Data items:
* * *

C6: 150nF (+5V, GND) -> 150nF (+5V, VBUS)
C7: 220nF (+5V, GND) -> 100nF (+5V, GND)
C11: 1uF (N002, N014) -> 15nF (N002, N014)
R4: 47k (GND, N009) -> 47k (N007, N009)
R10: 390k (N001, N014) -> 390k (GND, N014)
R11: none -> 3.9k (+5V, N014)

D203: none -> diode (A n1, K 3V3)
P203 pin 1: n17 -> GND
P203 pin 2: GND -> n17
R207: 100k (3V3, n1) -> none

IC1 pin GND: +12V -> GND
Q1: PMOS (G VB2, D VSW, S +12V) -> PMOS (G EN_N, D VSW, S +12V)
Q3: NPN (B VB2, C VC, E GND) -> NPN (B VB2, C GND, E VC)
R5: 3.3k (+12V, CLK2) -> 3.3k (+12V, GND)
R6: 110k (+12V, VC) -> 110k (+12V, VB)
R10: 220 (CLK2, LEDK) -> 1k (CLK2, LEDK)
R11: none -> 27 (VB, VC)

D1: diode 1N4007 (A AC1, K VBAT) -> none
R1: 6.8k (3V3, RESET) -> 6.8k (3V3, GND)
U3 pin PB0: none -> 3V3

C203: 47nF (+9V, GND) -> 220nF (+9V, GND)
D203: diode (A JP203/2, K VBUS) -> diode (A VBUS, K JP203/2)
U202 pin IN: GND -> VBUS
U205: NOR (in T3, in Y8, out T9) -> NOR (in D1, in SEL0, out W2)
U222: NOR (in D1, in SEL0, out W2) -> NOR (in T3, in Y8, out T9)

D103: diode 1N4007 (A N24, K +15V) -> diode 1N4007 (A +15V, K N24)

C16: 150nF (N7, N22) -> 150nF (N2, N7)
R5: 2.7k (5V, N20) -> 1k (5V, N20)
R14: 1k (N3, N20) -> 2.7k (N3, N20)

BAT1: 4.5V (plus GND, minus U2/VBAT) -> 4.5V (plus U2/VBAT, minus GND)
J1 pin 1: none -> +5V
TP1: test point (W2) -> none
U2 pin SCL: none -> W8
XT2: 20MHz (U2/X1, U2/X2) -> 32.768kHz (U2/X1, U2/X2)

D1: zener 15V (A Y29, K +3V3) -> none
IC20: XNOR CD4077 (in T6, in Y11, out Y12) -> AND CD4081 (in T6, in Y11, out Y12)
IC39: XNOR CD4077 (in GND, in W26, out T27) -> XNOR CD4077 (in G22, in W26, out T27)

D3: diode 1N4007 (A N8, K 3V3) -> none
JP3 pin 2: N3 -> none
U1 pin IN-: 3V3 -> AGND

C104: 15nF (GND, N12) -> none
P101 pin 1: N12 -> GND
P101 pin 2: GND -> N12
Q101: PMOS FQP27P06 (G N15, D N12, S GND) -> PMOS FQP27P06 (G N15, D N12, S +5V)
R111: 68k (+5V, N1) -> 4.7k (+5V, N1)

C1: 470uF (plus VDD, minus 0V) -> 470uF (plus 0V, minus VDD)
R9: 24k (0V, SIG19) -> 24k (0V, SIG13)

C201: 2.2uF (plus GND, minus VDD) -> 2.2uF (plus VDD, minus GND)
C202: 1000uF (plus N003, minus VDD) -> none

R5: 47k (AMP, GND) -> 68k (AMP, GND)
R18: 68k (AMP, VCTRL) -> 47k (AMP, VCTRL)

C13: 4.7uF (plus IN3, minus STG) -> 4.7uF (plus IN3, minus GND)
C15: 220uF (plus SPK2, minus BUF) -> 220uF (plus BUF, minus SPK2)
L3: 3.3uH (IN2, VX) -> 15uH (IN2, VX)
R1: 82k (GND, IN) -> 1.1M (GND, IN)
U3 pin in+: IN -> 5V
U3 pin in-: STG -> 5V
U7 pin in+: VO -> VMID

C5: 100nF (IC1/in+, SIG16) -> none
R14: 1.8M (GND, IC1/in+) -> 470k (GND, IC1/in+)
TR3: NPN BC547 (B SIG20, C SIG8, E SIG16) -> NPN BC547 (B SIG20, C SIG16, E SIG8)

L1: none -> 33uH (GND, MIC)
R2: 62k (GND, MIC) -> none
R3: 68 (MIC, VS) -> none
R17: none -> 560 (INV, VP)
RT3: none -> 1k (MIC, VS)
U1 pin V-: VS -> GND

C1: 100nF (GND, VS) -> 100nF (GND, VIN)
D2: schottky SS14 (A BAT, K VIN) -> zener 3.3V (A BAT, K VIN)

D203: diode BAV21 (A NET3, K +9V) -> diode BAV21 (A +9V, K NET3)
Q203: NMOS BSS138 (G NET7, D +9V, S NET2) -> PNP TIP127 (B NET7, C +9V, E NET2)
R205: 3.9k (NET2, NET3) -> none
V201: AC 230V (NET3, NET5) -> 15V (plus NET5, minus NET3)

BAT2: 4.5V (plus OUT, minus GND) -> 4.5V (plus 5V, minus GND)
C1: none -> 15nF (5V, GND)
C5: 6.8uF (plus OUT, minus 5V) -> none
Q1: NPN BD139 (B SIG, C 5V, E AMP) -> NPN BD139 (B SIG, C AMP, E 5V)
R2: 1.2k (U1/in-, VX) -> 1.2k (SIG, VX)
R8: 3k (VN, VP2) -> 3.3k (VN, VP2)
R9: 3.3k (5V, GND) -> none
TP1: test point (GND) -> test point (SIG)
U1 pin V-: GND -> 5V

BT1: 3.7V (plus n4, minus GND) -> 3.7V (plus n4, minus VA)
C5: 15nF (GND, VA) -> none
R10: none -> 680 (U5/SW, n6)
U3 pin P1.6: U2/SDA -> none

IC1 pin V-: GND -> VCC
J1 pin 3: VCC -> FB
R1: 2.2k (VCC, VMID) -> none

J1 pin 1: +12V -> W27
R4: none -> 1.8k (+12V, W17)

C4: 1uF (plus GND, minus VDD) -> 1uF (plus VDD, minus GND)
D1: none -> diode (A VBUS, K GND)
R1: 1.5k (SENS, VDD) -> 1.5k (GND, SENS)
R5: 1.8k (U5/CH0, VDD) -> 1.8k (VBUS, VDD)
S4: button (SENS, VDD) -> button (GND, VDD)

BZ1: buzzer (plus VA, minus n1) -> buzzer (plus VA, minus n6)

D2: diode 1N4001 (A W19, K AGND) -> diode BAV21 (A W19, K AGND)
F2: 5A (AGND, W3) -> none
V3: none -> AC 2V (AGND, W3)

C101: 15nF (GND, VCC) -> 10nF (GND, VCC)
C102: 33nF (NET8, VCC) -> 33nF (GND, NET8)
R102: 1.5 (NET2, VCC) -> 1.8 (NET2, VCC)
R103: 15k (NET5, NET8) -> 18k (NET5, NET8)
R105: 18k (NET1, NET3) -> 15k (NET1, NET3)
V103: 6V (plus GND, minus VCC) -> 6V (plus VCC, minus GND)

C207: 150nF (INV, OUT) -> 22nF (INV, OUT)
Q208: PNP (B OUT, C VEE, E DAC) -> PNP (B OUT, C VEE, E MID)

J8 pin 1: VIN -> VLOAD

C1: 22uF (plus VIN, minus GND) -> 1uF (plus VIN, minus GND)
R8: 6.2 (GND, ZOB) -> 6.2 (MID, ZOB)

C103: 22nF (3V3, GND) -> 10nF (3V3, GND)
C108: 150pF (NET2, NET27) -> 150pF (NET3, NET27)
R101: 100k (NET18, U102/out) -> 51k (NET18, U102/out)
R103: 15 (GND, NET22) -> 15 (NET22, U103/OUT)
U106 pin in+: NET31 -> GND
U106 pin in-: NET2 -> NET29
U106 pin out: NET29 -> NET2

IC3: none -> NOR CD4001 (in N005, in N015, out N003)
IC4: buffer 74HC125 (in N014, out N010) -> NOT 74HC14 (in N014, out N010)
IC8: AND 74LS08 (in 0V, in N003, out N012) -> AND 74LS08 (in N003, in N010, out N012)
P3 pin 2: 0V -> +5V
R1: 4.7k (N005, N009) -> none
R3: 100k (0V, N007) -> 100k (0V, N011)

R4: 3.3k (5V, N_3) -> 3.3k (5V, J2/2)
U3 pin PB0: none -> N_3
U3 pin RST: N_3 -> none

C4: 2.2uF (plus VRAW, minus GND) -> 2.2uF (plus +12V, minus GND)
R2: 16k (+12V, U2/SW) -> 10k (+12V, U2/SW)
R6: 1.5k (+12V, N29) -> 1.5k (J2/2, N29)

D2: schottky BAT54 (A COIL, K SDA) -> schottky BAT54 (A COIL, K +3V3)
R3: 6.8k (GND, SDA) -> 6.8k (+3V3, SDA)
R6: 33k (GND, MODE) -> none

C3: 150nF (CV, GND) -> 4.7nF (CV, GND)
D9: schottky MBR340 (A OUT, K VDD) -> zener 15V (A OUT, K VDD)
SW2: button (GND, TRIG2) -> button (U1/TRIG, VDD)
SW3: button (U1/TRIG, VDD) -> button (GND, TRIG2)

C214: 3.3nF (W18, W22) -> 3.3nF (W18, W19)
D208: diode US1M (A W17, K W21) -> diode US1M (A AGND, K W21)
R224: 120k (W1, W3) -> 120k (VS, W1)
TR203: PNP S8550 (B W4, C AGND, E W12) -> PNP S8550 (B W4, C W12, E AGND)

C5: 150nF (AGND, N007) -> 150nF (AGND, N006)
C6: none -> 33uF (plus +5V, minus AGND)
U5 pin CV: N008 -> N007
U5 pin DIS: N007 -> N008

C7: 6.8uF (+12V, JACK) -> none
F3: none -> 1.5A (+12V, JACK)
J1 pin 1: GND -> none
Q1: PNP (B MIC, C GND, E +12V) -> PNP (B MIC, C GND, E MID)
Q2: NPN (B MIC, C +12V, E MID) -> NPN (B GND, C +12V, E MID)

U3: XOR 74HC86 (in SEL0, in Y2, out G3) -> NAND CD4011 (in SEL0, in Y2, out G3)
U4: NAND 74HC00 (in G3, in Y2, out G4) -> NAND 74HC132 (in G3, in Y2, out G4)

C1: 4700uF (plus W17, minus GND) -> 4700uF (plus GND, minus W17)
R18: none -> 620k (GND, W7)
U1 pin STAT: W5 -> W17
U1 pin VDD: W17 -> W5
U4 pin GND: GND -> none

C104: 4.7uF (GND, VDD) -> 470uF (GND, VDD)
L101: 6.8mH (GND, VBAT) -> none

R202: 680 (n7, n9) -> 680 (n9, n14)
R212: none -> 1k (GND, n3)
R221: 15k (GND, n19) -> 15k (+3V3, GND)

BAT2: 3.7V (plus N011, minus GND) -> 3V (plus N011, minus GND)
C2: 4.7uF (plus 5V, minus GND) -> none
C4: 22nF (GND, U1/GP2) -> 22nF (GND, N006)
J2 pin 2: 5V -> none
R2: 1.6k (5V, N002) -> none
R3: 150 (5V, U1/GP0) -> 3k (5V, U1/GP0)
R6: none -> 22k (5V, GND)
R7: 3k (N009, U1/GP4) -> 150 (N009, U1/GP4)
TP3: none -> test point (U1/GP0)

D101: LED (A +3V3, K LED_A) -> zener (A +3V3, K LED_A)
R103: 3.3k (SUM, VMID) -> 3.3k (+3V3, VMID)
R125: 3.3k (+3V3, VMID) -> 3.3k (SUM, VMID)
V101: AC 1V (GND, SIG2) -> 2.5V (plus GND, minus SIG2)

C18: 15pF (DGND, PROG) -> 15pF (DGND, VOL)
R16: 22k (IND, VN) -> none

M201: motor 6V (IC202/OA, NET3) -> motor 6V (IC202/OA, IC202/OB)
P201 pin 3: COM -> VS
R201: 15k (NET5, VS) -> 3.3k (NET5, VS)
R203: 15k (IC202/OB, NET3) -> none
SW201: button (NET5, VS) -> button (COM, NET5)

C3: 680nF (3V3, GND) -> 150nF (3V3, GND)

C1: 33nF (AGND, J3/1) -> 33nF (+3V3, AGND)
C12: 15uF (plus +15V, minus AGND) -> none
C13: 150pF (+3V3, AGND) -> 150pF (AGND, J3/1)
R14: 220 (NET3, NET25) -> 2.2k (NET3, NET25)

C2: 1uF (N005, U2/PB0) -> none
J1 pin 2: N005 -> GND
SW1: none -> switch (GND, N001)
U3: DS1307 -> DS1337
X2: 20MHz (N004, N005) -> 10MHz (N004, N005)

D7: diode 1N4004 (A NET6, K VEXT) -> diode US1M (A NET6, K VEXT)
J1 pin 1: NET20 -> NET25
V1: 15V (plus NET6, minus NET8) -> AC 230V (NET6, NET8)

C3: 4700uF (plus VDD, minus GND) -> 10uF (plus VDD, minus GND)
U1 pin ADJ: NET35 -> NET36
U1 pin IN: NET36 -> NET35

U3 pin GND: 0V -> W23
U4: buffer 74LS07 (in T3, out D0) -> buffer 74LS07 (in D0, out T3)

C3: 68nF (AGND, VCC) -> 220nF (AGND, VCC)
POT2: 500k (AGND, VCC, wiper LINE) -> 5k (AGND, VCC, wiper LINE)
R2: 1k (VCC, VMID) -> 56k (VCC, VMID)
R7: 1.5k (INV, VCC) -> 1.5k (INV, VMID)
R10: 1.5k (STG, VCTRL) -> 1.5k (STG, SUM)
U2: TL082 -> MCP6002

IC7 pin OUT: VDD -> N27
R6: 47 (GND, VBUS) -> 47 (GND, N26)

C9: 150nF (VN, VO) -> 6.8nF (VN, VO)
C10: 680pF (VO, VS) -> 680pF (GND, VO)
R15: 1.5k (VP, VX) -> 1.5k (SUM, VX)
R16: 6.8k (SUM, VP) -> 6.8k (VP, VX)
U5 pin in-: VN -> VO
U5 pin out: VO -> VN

* * *

WORK TASK = Work out the number of lines in the entries above that hold the word "button", giving the number without comment.

RESULT BELOW = 4